» **SUPPLIED DATA**

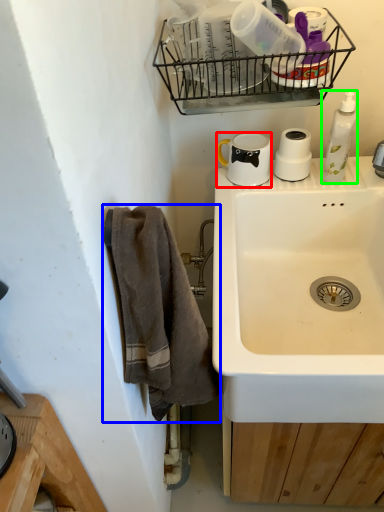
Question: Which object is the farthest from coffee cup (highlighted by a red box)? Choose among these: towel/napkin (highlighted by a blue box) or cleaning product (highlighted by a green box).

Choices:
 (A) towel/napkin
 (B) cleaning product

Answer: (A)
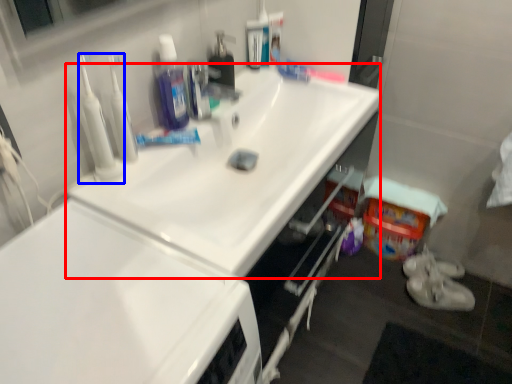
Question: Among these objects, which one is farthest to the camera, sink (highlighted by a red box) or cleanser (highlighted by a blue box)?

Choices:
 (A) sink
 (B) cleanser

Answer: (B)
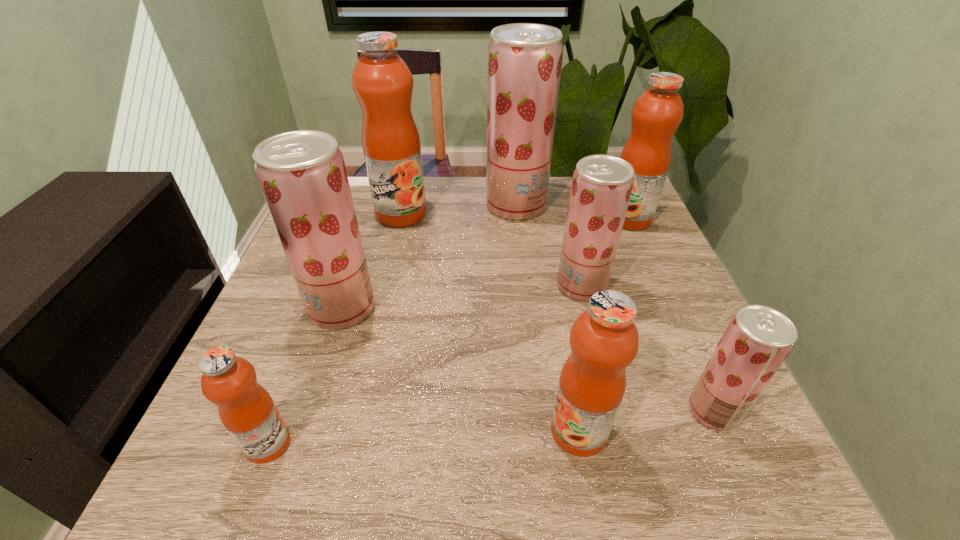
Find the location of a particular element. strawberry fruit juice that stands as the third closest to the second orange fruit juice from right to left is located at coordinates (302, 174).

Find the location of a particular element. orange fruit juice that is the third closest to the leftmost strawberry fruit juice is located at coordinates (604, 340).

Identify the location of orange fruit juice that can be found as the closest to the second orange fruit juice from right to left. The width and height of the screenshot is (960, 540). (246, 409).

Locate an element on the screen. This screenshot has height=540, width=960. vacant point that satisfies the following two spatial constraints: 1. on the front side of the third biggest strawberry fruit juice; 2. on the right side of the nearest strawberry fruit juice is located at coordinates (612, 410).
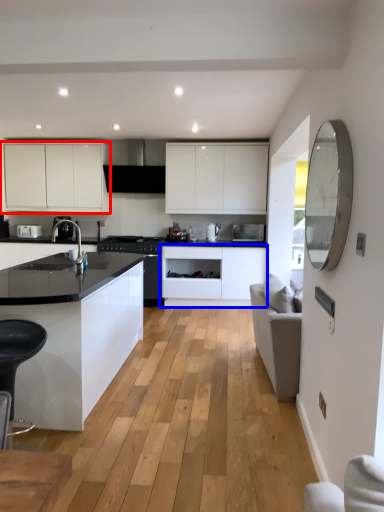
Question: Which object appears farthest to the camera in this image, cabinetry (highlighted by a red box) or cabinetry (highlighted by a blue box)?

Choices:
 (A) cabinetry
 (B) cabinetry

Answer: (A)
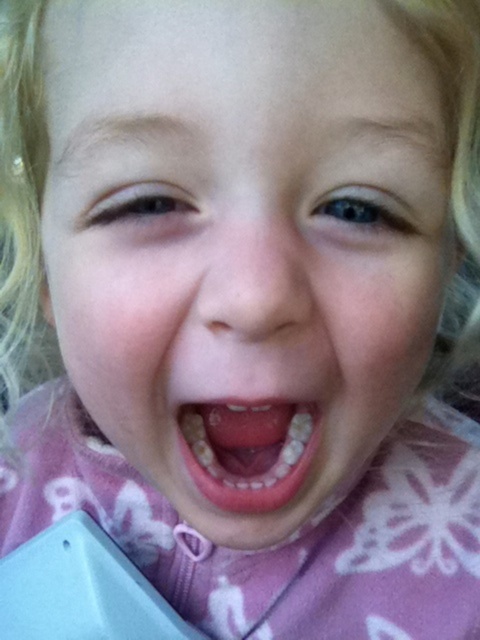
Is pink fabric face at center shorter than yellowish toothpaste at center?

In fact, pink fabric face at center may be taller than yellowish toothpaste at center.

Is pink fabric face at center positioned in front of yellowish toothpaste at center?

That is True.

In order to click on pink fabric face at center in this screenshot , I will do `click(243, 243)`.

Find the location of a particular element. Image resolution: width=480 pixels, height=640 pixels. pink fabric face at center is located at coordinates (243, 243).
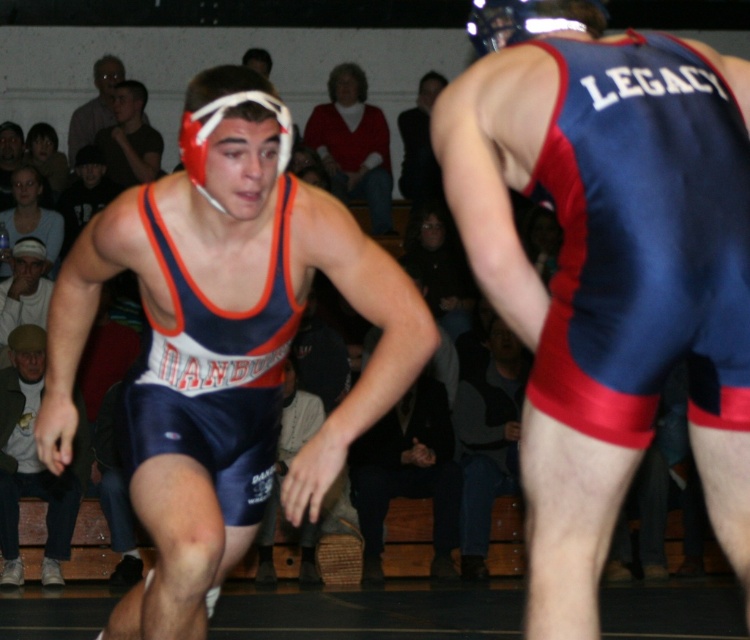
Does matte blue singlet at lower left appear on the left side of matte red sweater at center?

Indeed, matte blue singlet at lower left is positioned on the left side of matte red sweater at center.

» **ASSIGNMENT**
Could you write out the part of the items that opens with the line containing "In fact, pink" and runs through the last line of the items, including both ends, with the pictures left out?

» **SOLUTION FOR THIS EXERCISE**
In fact, pink fabric face at center may be taller than yellowish toothpaste at center.

Is pink fabric face at center positioned in front of yellowish toothpaste at center?

That is True.

In order to click on pink fabric face at center in this screenshot , I will do `click(243, 243)`.

Find the location of a particular element. Image resolution: width=480 pixels, height=640 pixels. pink fabric face at center is located at coordinates (243, 243).
Does matte blue singlet at lower left appear on the left side of matte red sweater at center?

Indeed, matte blue singlet at lower left is positioned on the left side of matte red sweater at center.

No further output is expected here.